▶ [Task statement]
Could you set down exactly the lines in the records below between the line holding "C6: 33nF (+5V, GND) -> 100nF (+5V, GND)" and the line holding "IC1 pin EN: none -> N_33", inclusive?

(Provided data begins)

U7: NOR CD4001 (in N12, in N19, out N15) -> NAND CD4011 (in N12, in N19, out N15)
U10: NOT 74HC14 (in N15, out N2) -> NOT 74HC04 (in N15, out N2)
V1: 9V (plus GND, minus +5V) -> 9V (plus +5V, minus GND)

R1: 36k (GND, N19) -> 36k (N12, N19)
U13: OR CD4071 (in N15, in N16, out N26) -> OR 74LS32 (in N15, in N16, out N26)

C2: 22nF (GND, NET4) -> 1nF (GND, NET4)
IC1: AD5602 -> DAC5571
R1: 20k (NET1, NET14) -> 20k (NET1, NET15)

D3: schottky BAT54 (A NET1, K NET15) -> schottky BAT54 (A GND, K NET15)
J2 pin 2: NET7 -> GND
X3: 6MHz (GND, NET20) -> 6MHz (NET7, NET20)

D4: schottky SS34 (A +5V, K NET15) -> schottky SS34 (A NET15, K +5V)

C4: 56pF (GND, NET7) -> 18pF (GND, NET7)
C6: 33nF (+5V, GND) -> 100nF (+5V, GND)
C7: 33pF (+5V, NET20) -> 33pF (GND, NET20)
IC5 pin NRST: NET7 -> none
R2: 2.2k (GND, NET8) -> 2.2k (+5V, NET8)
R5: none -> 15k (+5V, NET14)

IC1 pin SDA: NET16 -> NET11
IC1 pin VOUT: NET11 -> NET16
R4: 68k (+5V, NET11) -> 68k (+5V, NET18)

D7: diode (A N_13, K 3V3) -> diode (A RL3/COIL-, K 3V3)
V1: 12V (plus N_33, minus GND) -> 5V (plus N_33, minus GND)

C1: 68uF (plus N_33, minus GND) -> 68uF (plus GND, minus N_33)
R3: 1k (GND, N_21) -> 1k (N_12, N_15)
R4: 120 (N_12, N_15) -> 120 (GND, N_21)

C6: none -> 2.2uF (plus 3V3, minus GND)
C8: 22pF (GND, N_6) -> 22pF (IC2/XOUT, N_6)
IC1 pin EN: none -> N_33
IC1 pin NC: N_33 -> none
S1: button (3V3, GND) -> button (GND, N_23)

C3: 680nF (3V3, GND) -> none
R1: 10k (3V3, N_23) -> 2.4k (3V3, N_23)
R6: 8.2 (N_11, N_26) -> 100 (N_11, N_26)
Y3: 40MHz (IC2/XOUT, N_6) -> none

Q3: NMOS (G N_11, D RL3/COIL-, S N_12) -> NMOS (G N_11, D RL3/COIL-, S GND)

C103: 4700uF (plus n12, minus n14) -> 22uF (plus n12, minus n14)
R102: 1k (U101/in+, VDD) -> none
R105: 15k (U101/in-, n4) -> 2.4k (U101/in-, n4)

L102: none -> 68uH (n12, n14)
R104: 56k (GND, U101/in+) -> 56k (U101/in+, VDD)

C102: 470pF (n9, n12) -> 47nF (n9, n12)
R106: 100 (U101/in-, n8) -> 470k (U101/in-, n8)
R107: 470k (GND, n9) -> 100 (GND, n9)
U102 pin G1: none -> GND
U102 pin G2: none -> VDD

(Provided data ends)

▶ [Worked solution]
C6: 33nF (+5V, GND) -> 100nF (+5V, GND)
C7: 33pF (+5V, NET20) -> 33pF (GND, NET20)
IC5 pin NRST: NET7 -> none
R2: 2.2k (GND, NET8) -> 2.2k (+5V, NET8)
R5: none -> 15k (+5V, NET14)

IC1 pin SDA: NET16 -> NET11
IC1 pin VOUT: NET11 -> NET16
R4: 68k (+5V, NET11) -> 68k (+5V, NET18)

D7: diode (A N_13, K 3V3) -> diode (A RL3/COIL-, K 3V3)
V1: 12V (plus N_33, minus GND) -> 5V (plus N_33, minus GND)

C1: 68uF (plus N_33, minus GND) -> 68uF (plus GND, minus N_33)
R3: 1k (GND, N_21) -> 1k (N_12, N_15)
R4: 120 (N_12, N_15) -> 120 (GND, N_21)

C6: none -> 2.2uF (plus 3V3, minus GND)
C8: 22pF (GND, N_6) -> 22pF (IC2/XOUT, N_6)
IC1 pin EN: none -> N_33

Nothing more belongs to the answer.